▶ [PROBLEM TO WORK ON]: Beginning with the line containing "U1: NOT (in" and ending at the last line of the data, set down every line exactly, leaving out all pictures.

+---+

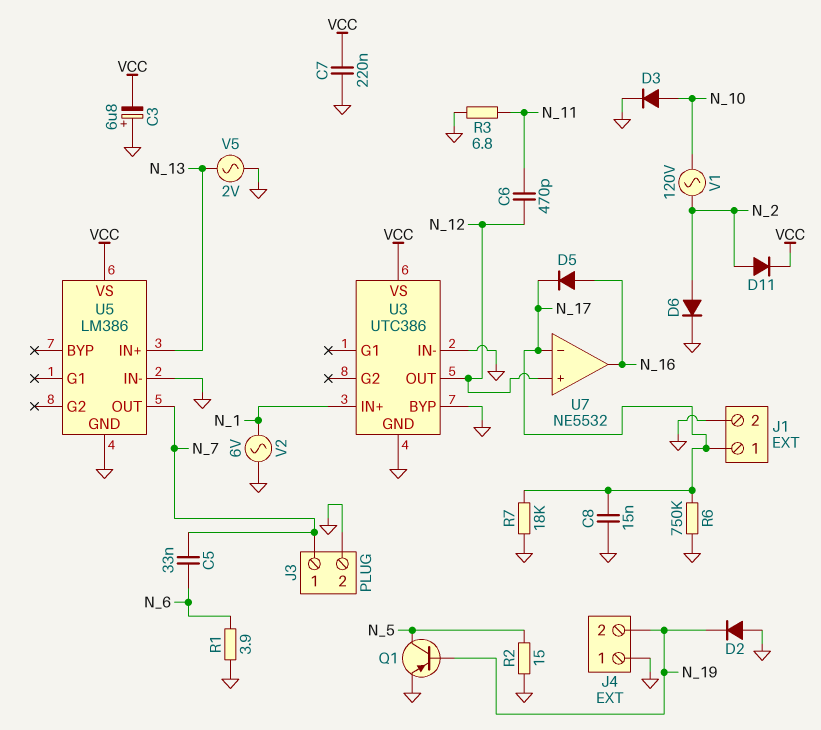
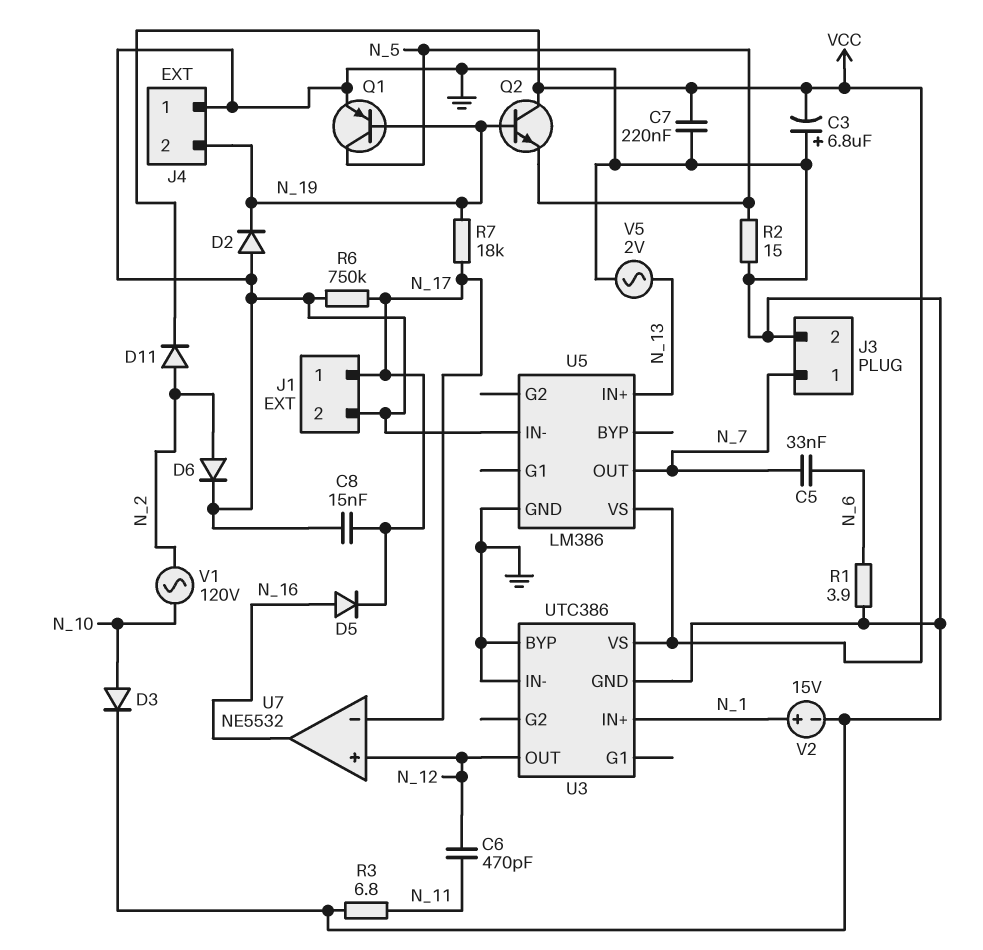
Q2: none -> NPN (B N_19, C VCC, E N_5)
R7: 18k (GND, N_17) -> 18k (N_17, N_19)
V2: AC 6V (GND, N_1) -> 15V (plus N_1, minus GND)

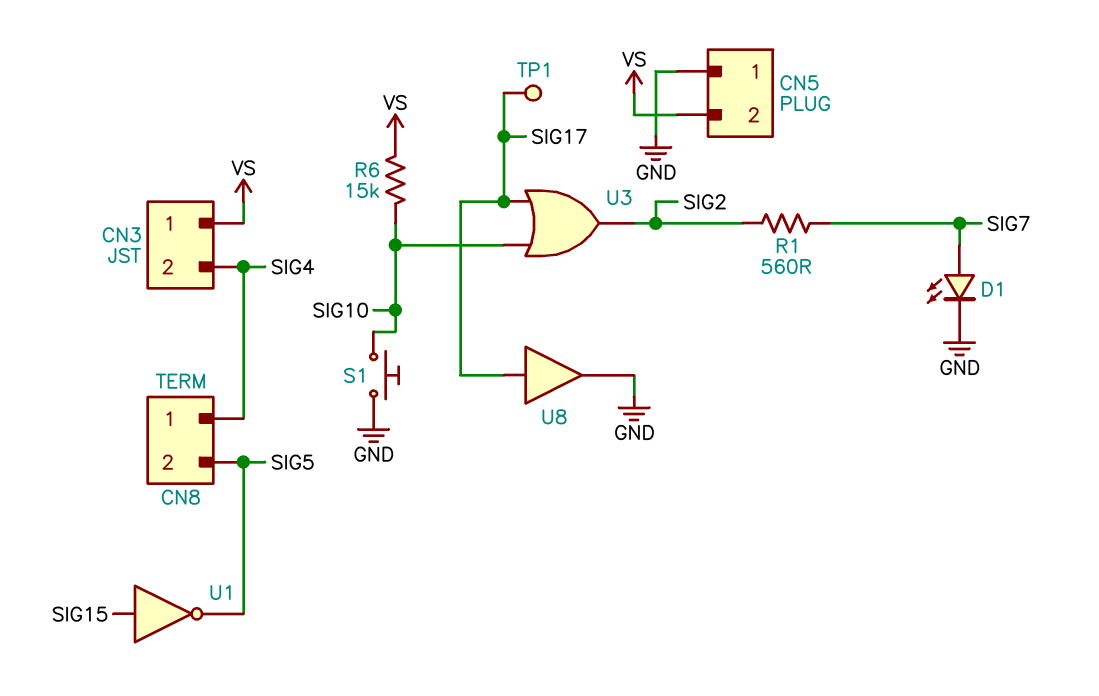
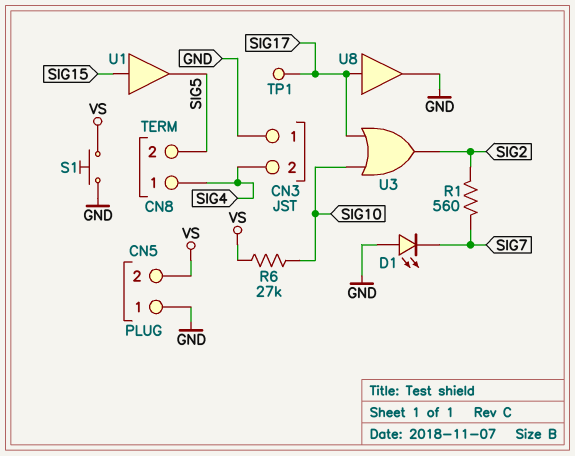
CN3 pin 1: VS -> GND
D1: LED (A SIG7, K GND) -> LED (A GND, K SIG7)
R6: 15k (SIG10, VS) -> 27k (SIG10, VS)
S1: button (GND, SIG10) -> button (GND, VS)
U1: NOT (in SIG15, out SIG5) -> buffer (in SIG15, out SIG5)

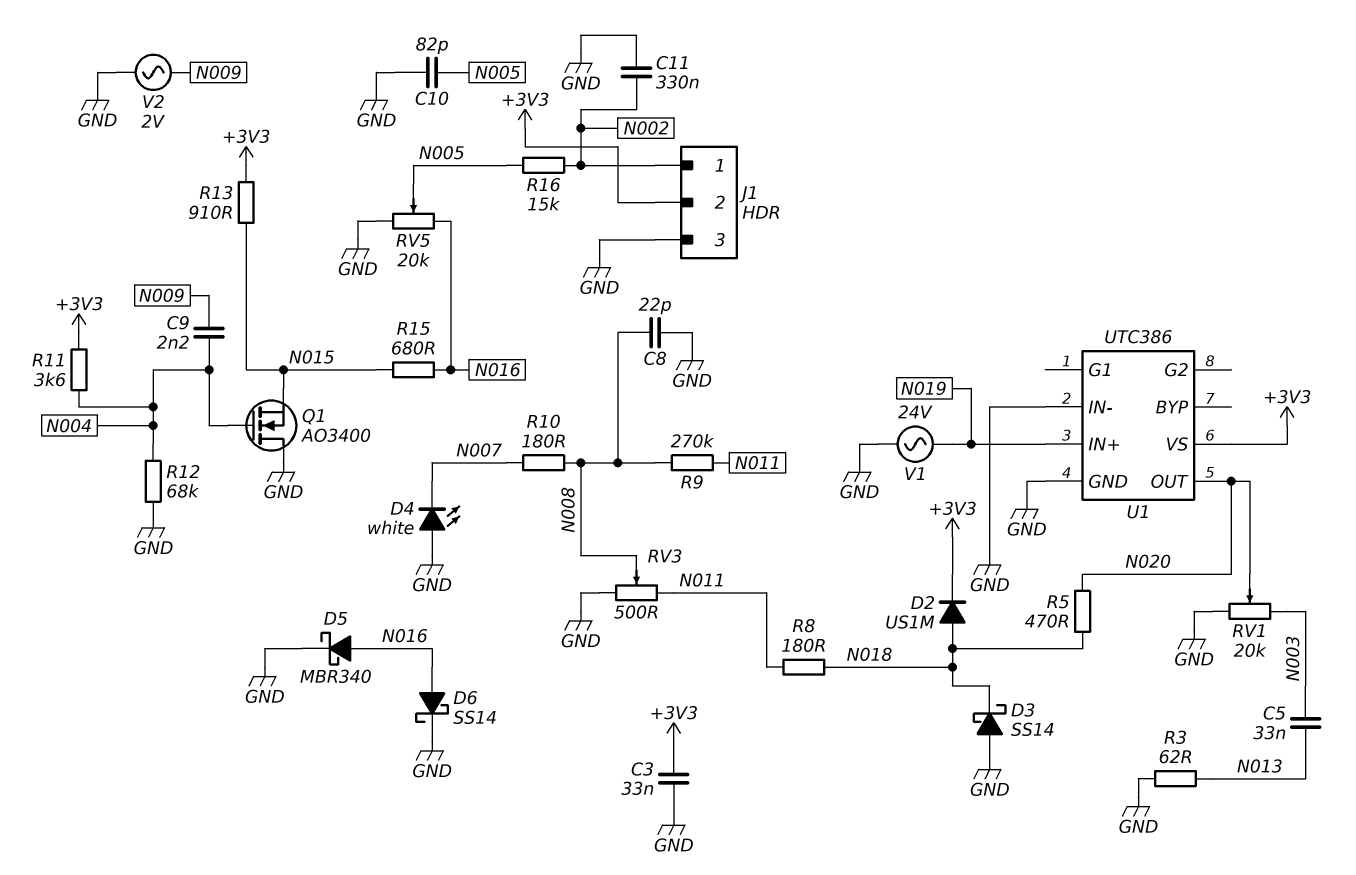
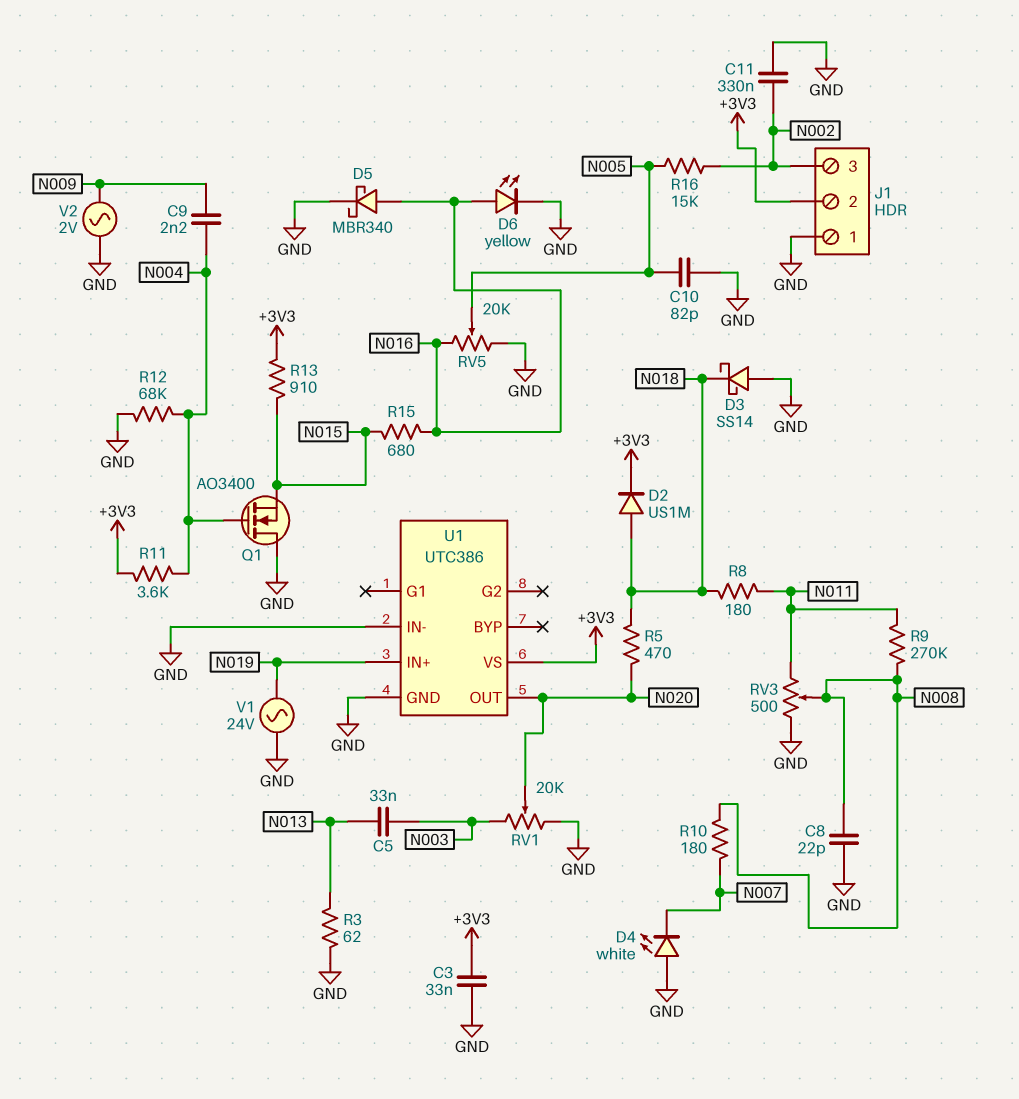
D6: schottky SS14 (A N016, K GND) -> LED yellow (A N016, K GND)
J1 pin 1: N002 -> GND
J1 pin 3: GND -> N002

+---+

▶ [OUTPUT OF THE TASK]:
U1: NOT (in SIG15, out SIG5) -> buffer (in SIG15, out SIG5)

D6: schottky SS14 (A N016, K GND) -> LED yellow (A N016, K GND)
J1 pin 1: N002 -> GND
J1 pin 3: GND -> N002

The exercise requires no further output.